─── EXERCISE MATERIAL ───

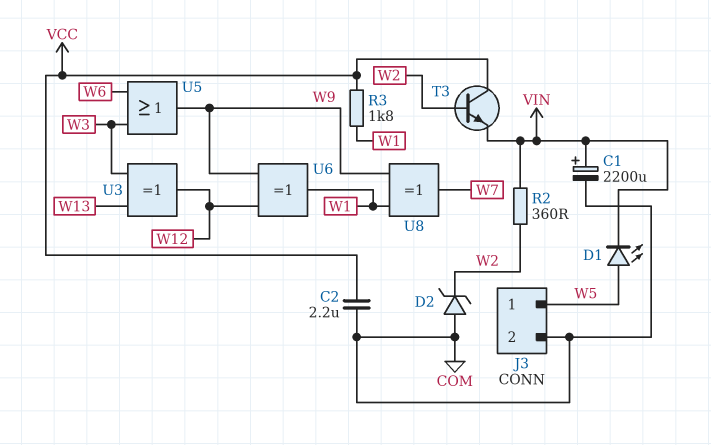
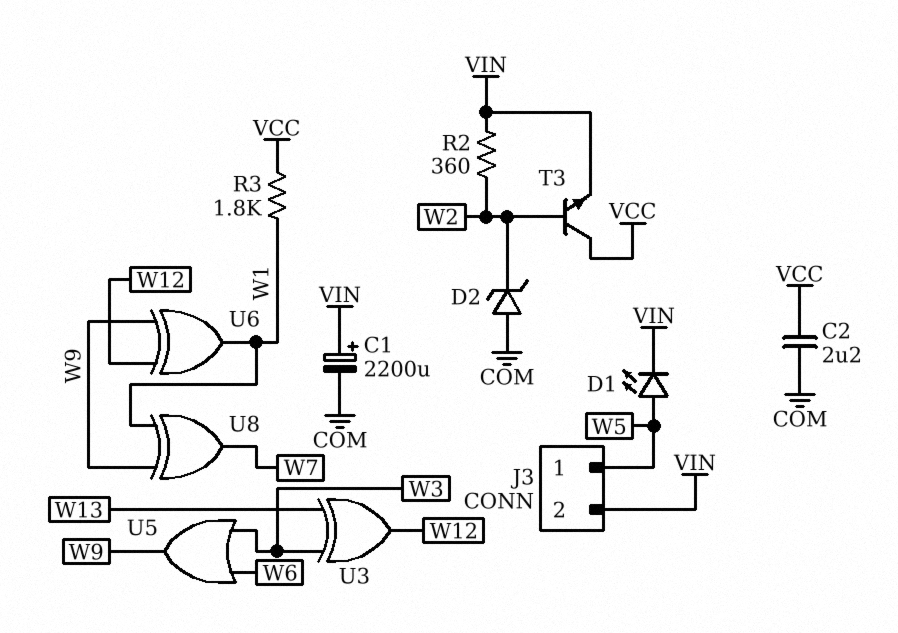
J3 pin 2: COM -> VIN

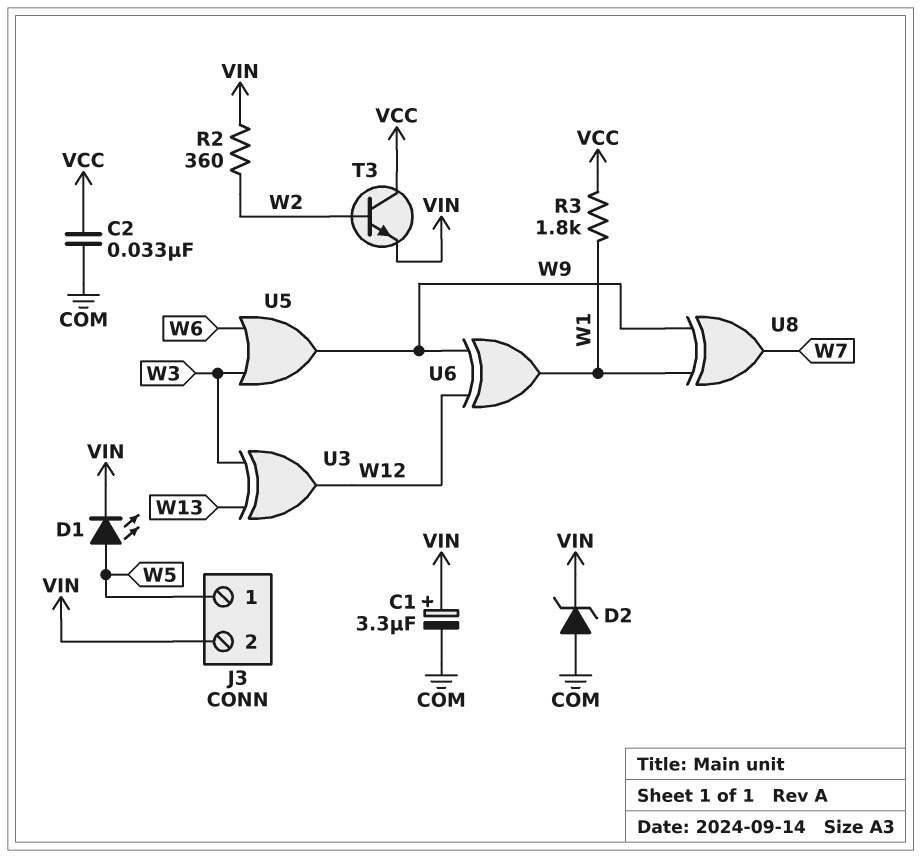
C1: 2200uF (plus VIN, minus COM) -> 3.3uF (plus VIN, minus COM)
C2: 2.2uF (COM, VCC) -> 33nF (COM, VCC)
D2: zener (A COM, K W2) -> zener (A COM, K VIN)

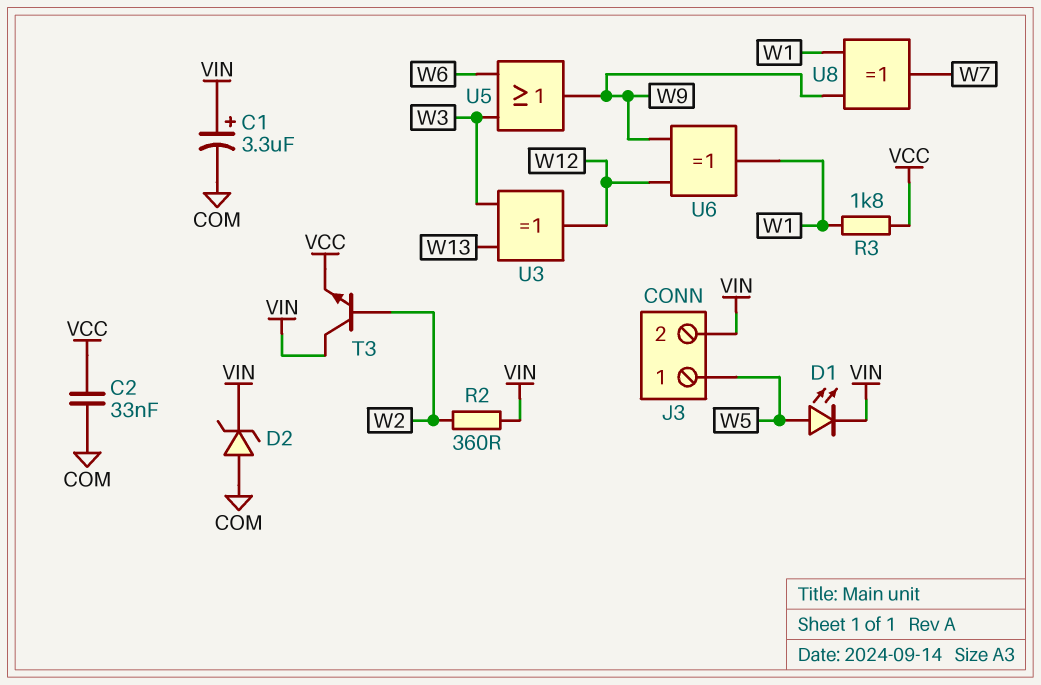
T3: NPN (B W2, C VCC, E VIN) -> NPN (B W2, C VIN, E VCC)

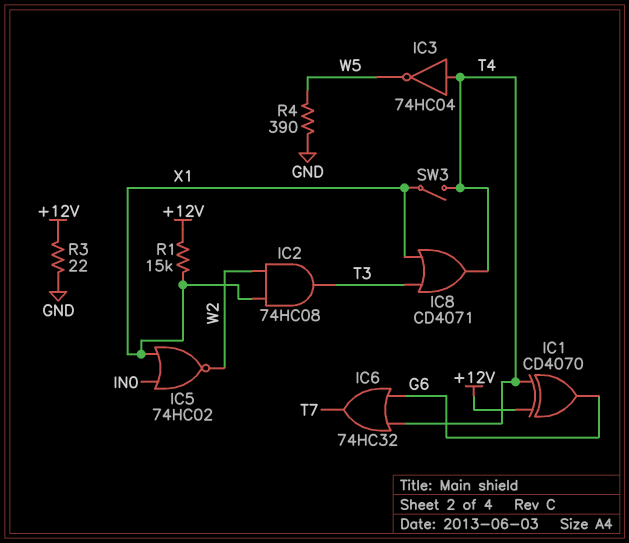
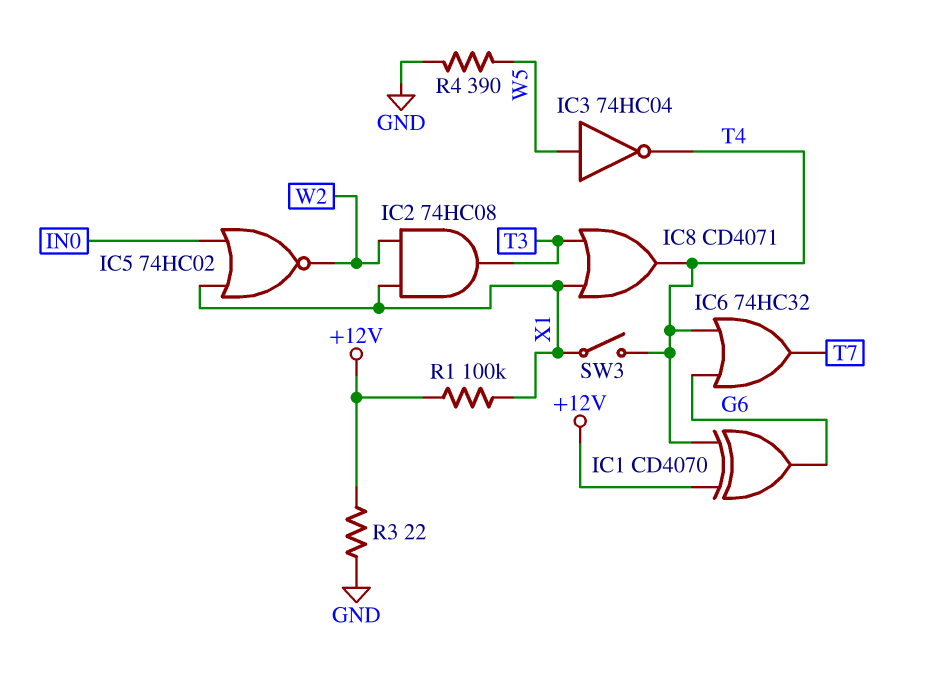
IC3: NOT 74HC04 (in T4, out W5) -> NOT 74HC04 (in W5, out T4)
R1: 15k (+12V, X1) -> 100k (+12V, X1)

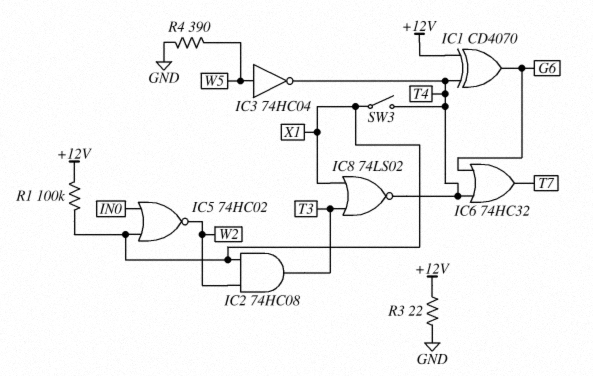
IC8: OR CD4071 (in T3, in X1, out T4) -> NOR 74LS02 (in T3, in X1, out T4)

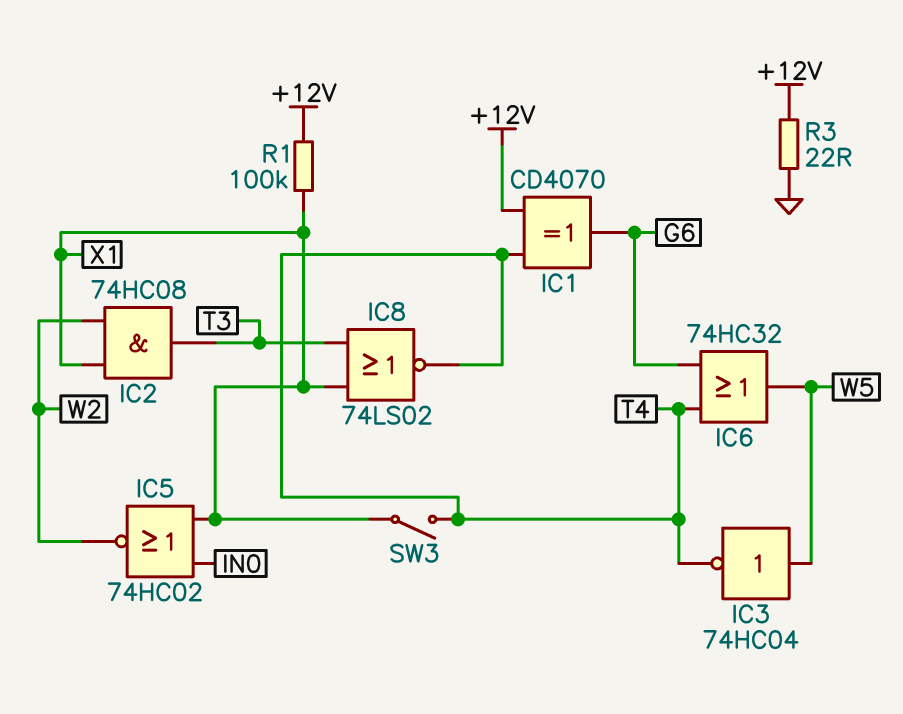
IC6: OR 74HC32 (in G6, in T4, out T7) -> OR 74HC32 (in G6, in T4, out W5)
R4: 390 (GND, W5) -> none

───

_EXERCISE INSTRUCTIONS_
Set down the complete material exactly, but do not include the images.

_ANSWER BOX_
J3 pin 2: COM -> VIN

C1: 2200uF (plus VIN, minus COM) -> 3.3uF (plus VIN, minus COM)
C2: 2.2uF (COM, VCC) -> 33nF (COM, VCC)
D2: zener (A COM, K W2) -> zener (A COM, K VIN)

T3: NPN (B W2, C VCC, E VIN) -> NPN (B W2, C VIN, E VCC)

IC3: NOT 74HC04 (in T4, out W5) -> NOT 74HC04 (in W5, out T4)
R1: 15k (+12V, X1) -> 100k (+12V, X1)

IC8: OR CD4071 (in T3, in X1, out T4) -> NOR 74LS02 (in T3, in X1, out T4)

IC6: OR 74HC32 (in G6, in T4, out T7) -> OR 74HC32 (in G6, in T4, out W5)
R4: 390 (GND, W5) -> none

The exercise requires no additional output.